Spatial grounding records
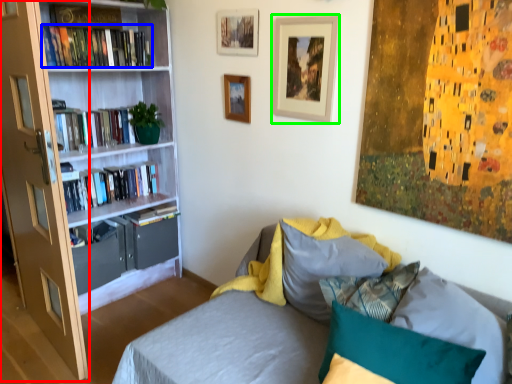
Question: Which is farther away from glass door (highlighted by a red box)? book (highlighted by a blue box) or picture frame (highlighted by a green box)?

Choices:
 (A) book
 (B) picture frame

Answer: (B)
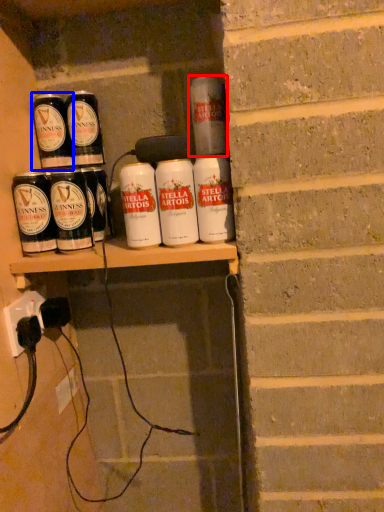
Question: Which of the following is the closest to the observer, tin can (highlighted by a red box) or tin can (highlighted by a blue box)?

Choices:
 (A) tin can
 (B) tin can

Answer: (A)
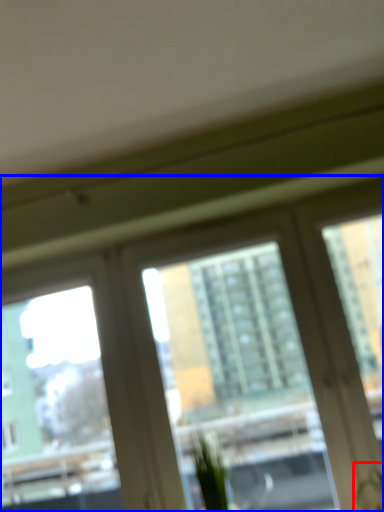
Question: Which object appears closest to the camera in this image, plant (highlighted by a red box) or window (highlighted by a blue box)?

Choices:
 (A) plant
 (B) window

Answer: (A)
--
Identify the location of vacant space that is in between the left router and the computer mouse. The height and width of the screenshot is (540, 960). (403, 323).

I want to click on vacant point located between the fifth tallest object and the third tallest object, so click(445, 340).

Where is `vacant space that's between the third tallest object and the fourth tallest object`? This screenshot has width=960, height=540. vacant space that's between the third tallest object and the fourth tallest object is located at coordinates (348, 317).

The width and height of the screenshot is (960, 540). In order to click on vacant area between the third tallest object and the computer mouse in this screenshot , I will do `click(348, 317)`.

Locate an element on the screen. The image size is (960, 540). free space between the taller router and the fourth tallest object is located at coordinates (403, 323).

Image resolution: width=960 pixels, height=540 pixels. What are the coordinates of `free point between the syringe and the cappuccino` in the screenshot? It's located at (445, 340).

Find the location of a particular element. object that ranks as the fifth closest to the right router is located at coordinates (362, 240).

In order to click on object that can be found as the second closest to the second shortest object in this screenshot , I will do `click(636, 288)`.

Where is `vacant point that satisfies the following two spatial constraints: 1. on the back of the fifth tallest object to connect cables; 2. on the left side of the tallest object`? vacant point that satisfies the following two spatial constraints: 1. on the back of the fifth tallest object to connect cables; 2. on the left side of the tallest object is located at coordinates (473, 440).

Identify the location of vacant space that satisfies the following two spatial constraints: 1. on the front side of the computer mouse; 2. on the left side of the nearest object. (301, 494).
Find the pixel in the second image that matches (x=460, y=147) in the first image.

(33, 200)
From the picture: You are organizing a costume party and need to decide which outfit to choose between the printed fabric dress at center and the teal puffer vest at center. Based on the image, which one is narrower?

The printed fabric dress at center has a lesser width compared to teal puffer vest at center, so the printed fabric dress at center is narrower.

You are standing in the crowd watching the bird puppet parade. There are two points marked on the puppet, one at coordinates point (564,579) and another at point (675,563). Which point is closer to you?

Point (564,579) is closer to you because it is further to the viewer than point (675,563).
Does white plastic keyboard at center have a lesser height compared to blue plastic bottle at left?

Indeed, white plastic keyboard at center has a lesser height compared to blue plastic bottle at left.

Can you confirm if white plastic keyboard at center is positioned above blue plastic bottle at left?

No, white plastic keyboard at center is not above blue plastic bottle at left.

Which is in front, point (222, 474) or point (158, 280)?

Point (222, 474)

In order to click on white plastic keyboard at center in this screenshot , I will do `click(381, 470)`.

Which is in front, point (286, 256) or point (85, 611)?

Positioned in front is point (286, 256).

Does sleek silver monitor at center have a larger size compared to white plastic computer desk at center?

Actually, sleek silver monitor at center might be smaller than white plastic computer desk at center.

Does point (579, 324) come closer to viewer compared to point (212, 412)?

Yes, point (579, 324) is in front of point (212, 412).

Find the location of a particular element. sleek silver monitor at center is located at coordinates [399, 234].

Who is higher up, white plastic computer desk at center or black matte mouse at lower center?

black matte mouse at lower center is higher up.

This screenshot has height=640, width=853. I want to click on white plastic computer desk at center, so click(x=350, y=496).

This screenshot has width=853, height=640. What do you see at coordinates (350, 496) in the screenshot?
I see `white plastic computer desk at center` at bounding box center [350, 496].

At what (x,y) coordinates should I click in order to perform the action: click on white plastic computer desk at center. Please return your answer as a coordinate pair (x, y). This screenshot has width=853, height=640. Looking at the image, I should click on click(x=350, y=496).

→ **EXERCISE**
Render the part of the records that opens with the line containing "Indeed, white plastic" and closes with the line containing "Yes, point (579, 324)" as a Markdown table with the columns No. and Line, numbering each row and omitting blank lines.

→ **ANSWER SPACE**
| No. | Line |
|---|---|
| 1 | Indeed, white plastic keyboard at center has a lesser height compared to blue plastic bottle at left. |
| 2 | Can you confirm if white plastic keyboard at center is positioned above blue plastic bottle at left? |
| 3 | No, white plastic keyboard at center is not above blue plastic bottle at left. |
| 4 | Which is in front, point (222, 474) or point (158, 280)? |
| 5 | Point (222, 474) |
| 6 | In order to click on white plastic keyboard at center in this screenshot , I will do `click(381, 470)`. |
| 7 | Which is in front, point (286, 256) or point (85, 611)? |
| 8 | Positioned in front is point (286, 256). |
| 9 | Does sleek silver monitor at center have a larger size compared to white plastic computer desk at center? |
| 10 | Actually, sleek silver monitor at center might be smaller than white plastic computer desk at center. |
| 11 | Does point (579, 324) come closer to viewer compared to point (212, 412)? |
| 12 | Yes, point (579, 324) is in front of point (212, 412). |